» EXERCISE
This exercise asks for the entries to be repeated exactly, without their images.

Content revision data
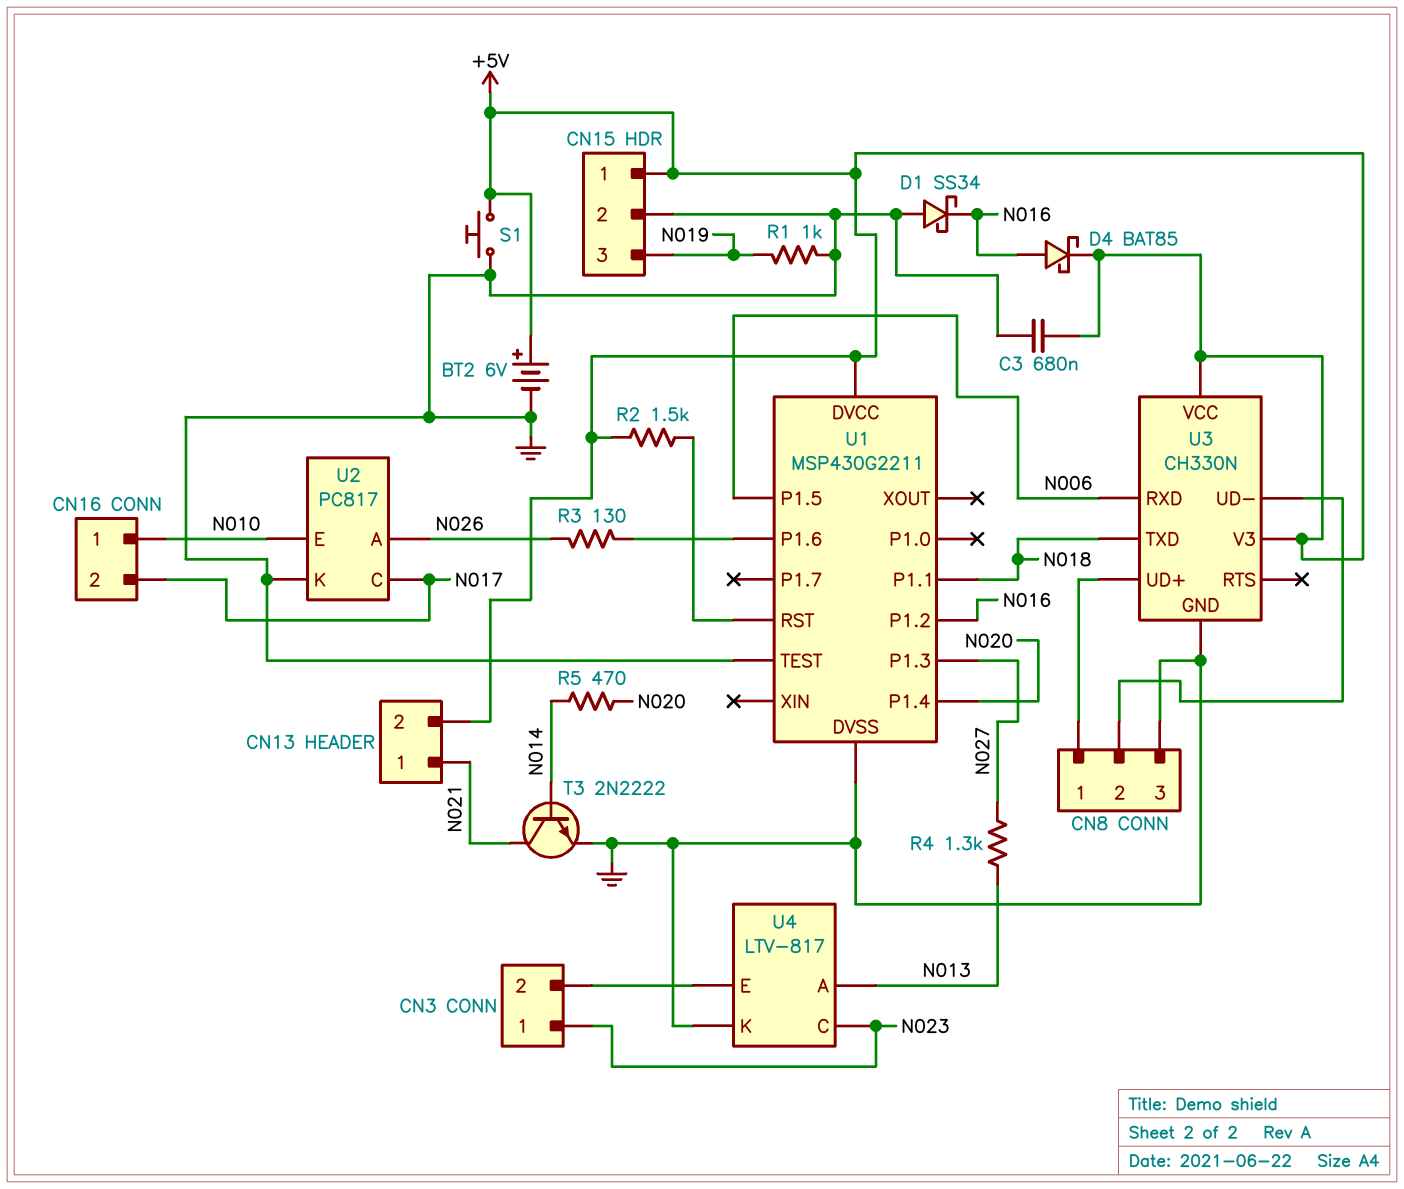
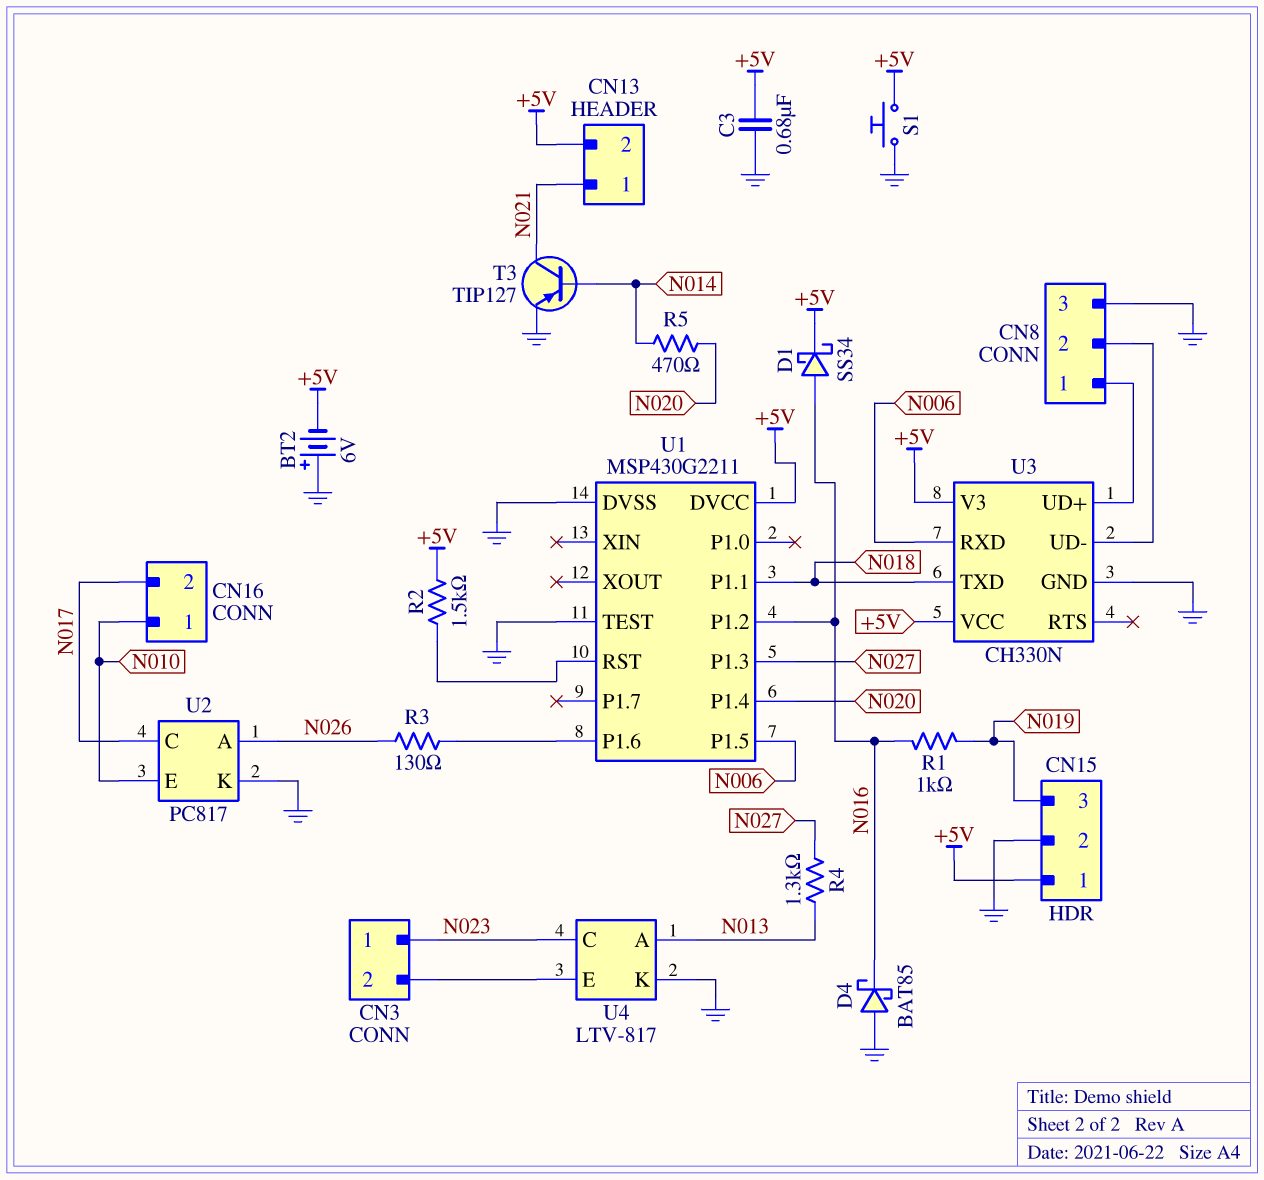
BT2: 6V (plus +5V, minus GND) -> 6V (plus GND, minus +5V)
D1: schottky SS34 (A GND, K N016) -> schottky SS34 (A N016, K +5V)
D4: schottky BAT85 (A N016, K +5V) -> schottky BAT85 (A GND, K N016)
R1: 1k (GND, N019) -> 1k (N016, N019)
T3: NPN 2N2222 (B N014, C N021, E GND) -> PNP TIP127 (B N014, C N021, E GND)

» ANSWER TO THE EXERCISE
BT2: 6V (plus +5V, minus GND) -> 6V (plus GND, minus +5V)
D1: schottky SS34 (A GND, K N016) -> schottky SS34 (A N016, K +5V)
D4: schottky BAT85 (A N016, K +5V) -> schottky BAT85 (A GND, K N016)
R1: 1k (GND, N019) -> 1k (N016, N019)
T3: NPN 2N2222 (B N014, C N021, E GND) -> PNP TIP127 (B N014, C N021, E GND)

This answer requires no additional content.